● **STORED DATA**:
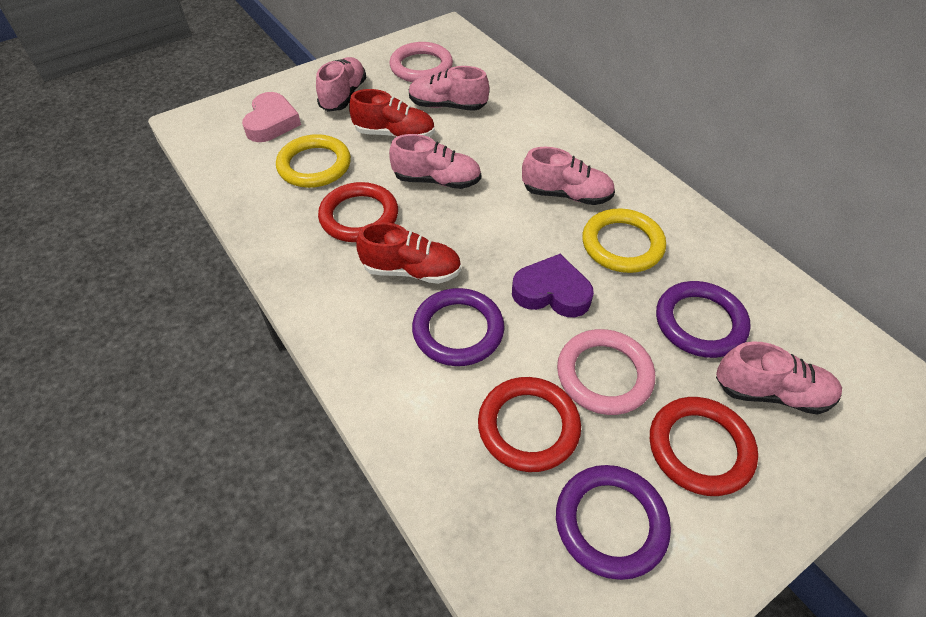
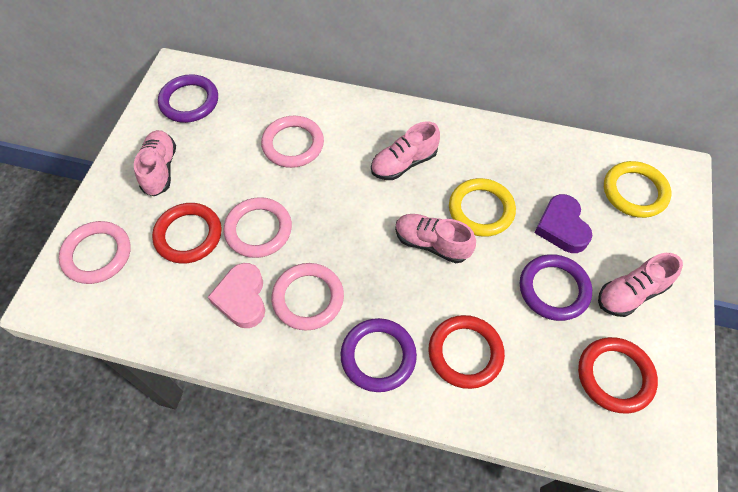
pink ring: 2 -> 4
pink shoe: 5 -> 4
red shoe: 2 -> 0

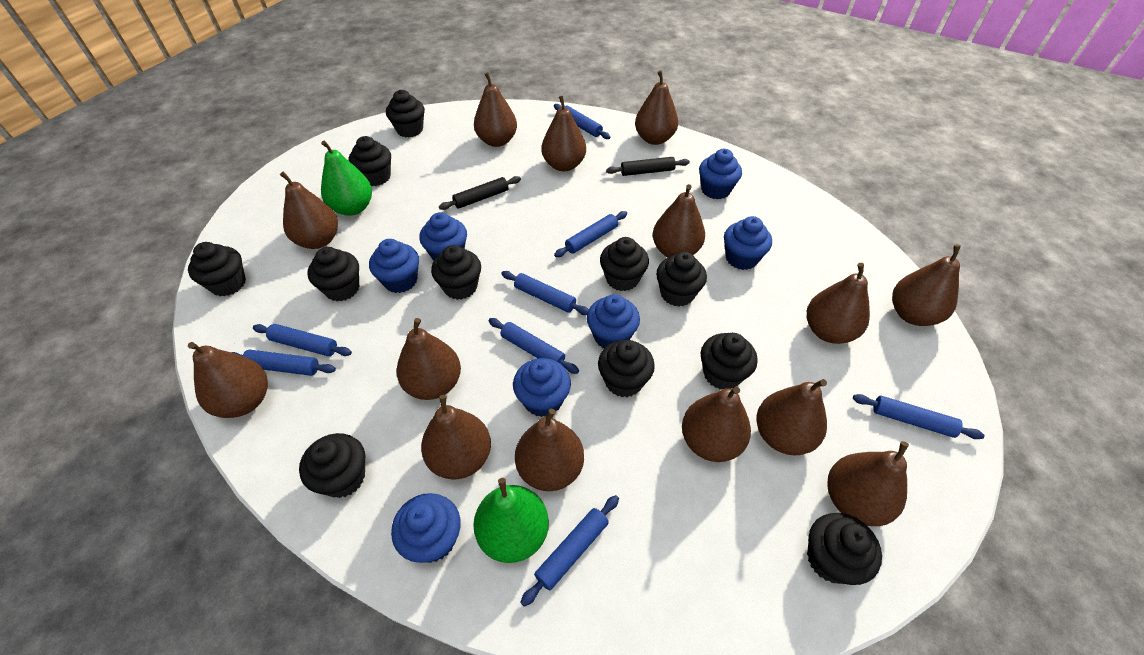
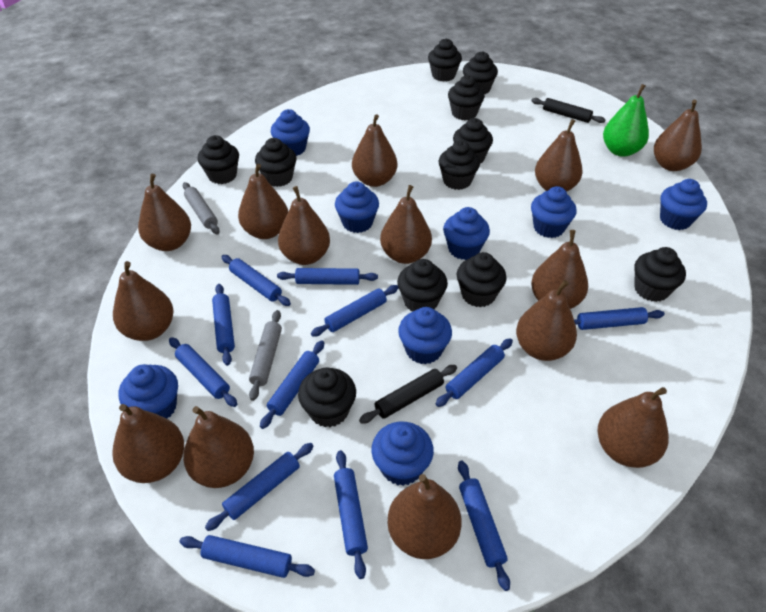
blue cupcake: 7 -> 8
blue rolling pin: 8 -> 12
green pear: 2 -> 1
grey rolling pin: 0 -> 2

● **DIRECTIONS FOR THIS TASK**:
Transcribe all of the listing precisely. The images stay out of it.

● **SOLUTION FOR THIS EXERCISE**:
pink ring: 2 -> 4
pink shoe: 5 -> 4
red shoe: 2 -> 0

blue cupcake: 7 -> 8
blue rolling pin: 8 -> 12
green pear: 2 -> 1
grey rolling pin: 0 -> 2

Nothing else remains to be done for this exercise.